■ **Data under study**:
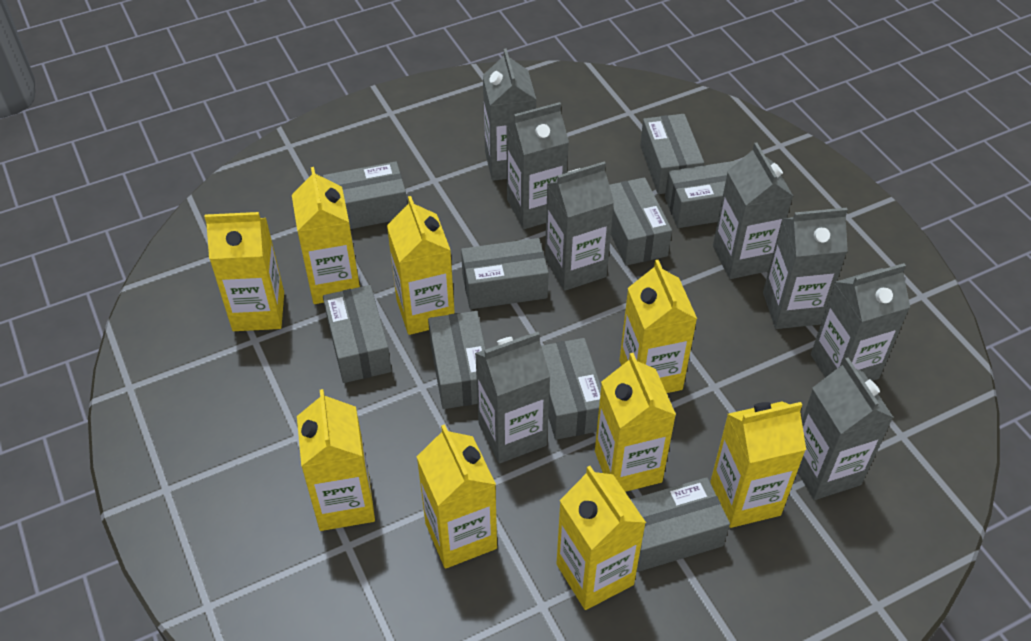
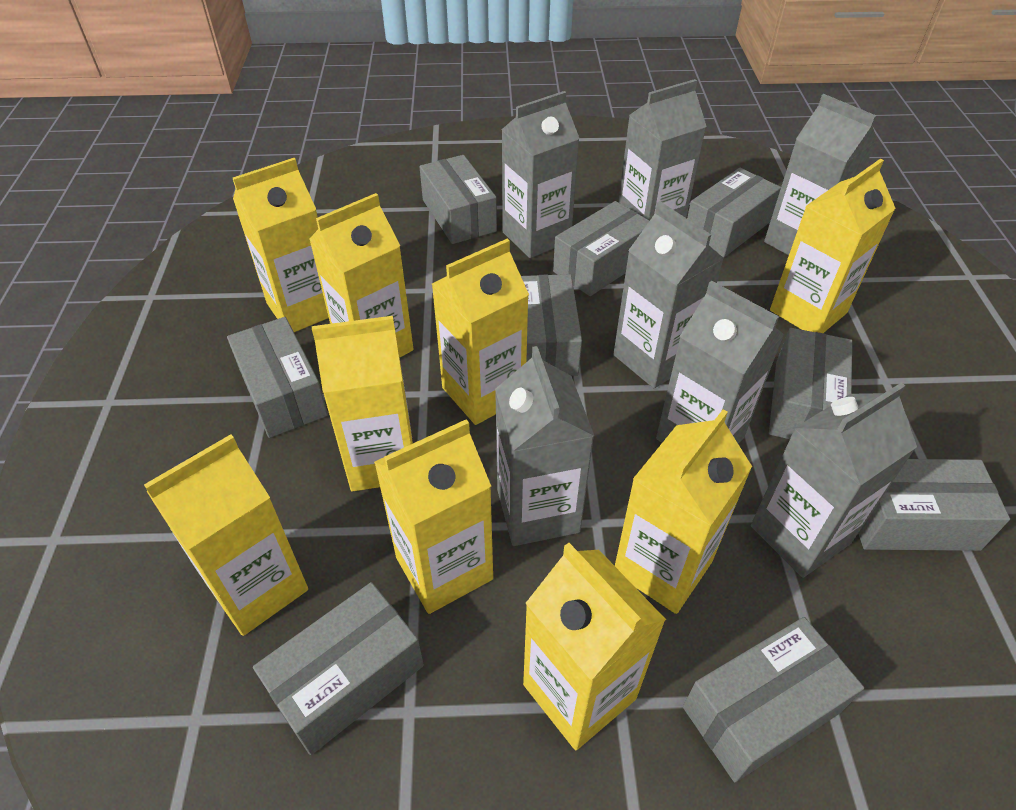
grey carton: 8 -> 7

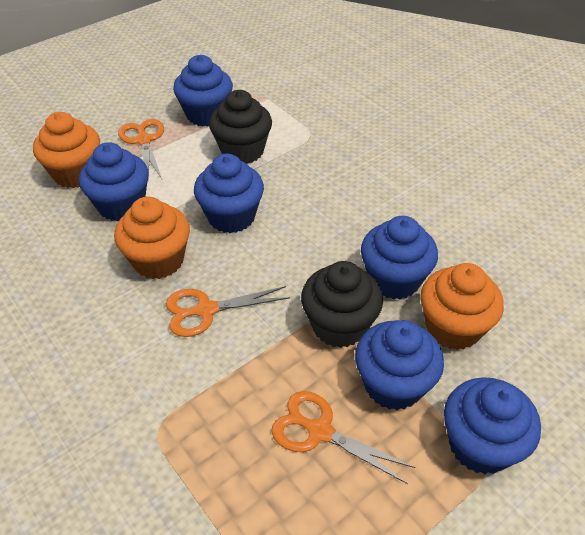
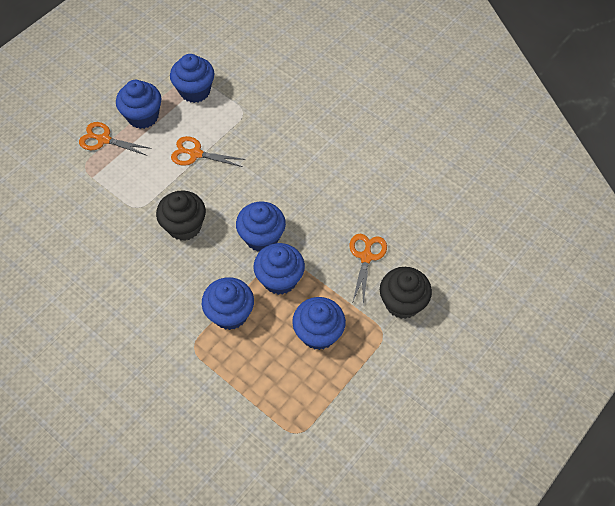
orange cupcake: 3 -> 0

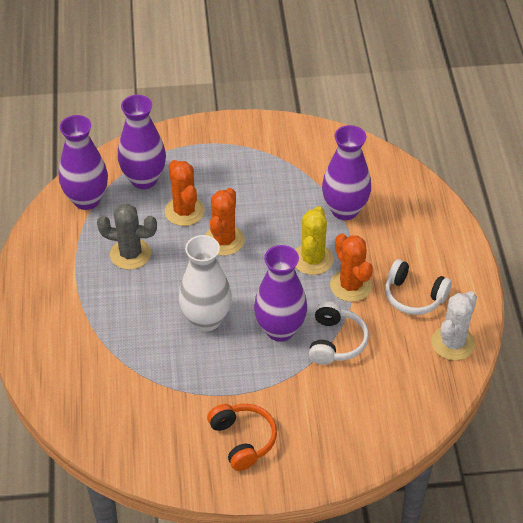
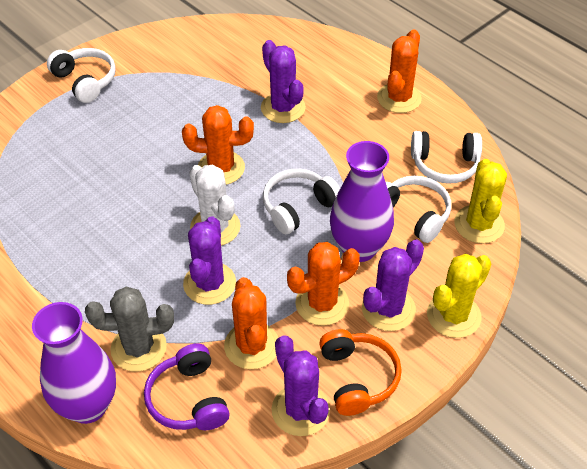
orange cactus: 3 -> 4
purple cactus: 0 -> 4
purple headphones: 0 -> 1
purple vase: 4 -> 2
white headphones: 2 -> 4
white vase: 1 -> 0
yellow cactus: 1 -> 2

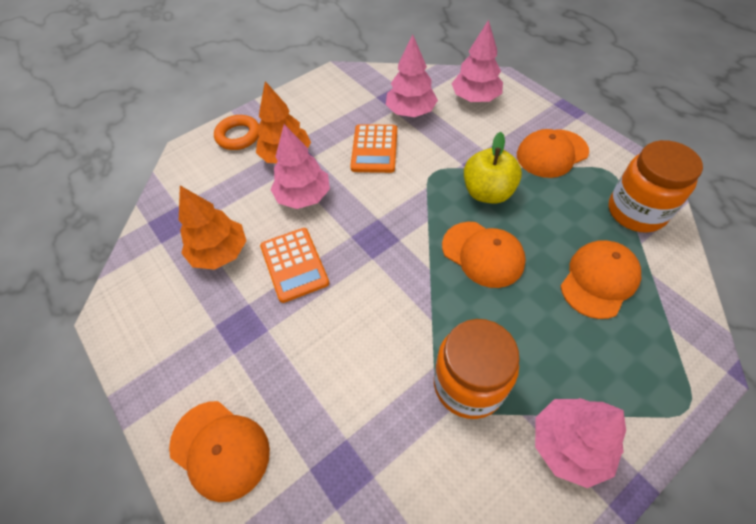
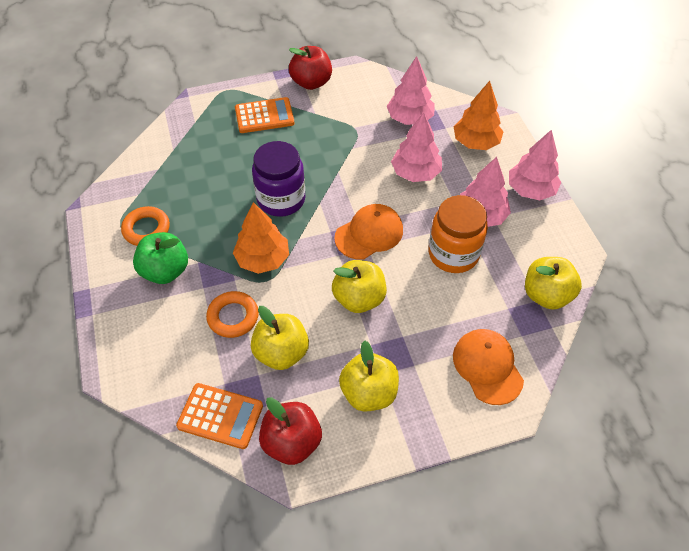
green apple: 0 -> 1
orange cap: 4 -> 2
orange jar: 2 -> 1
orange ring: 1 -> 2
purple jar: 0 -> 1
red apple: 0 -> 2
yellow apple: 1 -> 4

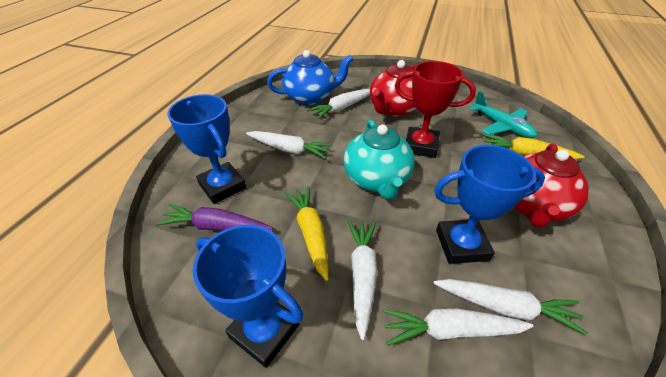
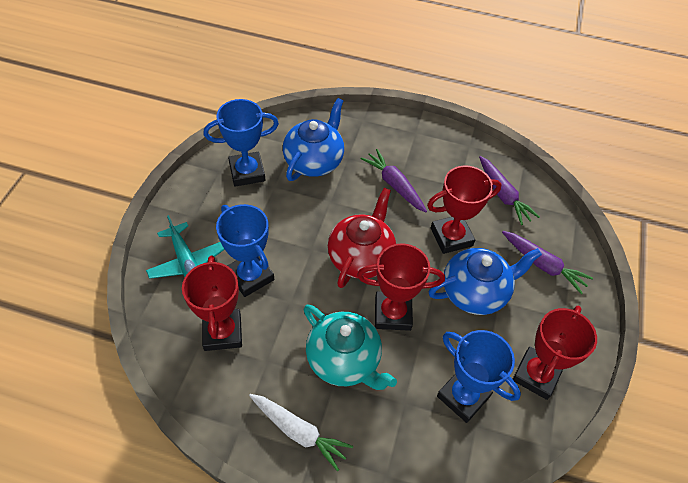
blue teapot: 1 -> 2
purple carrot: 1 -> 3
red teapot: 2 -> 1
red trophy: 1 -> 4
white carrot: 5 -> 1
yellow carrot: 2 -> 0

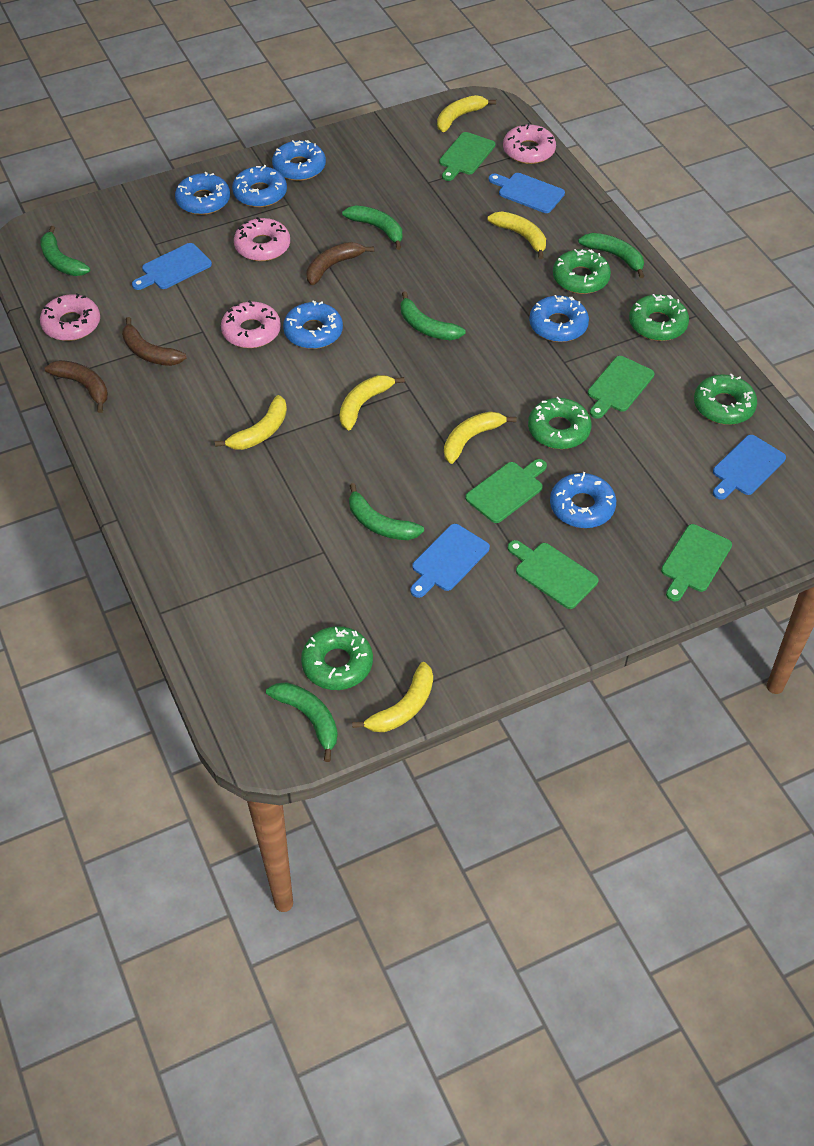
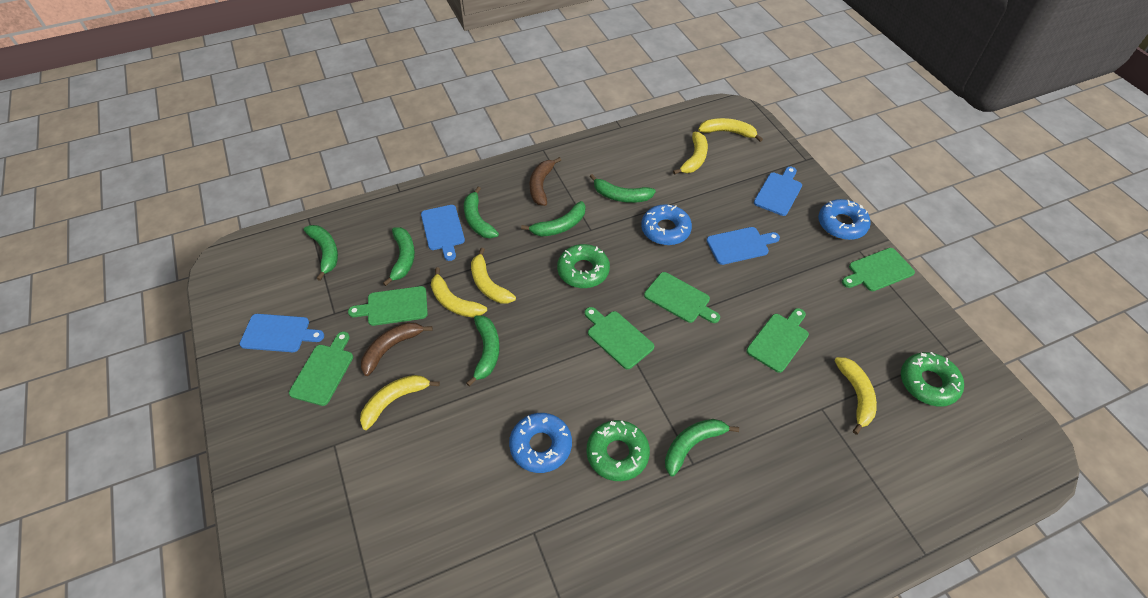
blue donut: 6 -> 3
brown banana: 3 -> 2
green banana: 6 -> 7
green cutting board: 5 -> 6
green donut: 5 -> 3
pink donut: 4 -> 0

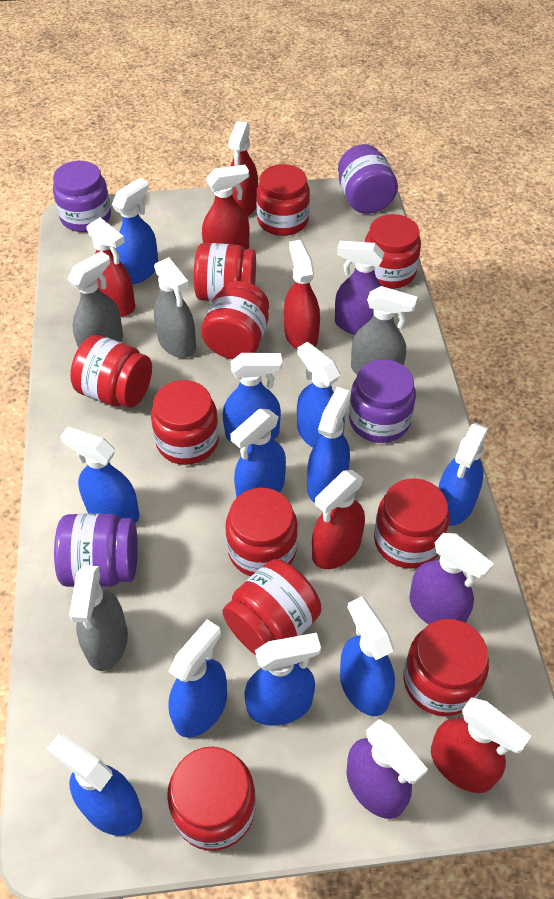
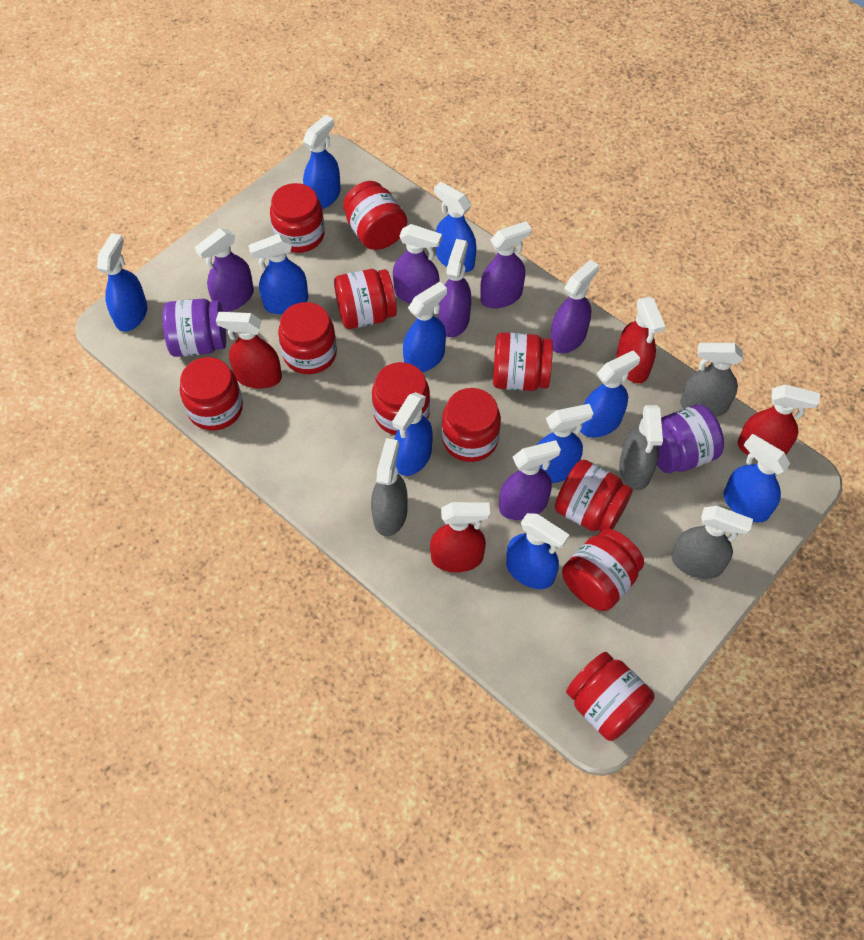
blue spray bottle: 11 -> 10
purple jar: 4 -> 2
purple spray bottle: 3 -> 6
red spray bottle: 6 -> 4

■ **The problem**:
Give a tally of the lines in the listing above that contain the word "bottle", and provide nothing beyond the number.

■ **Output of the task**:
3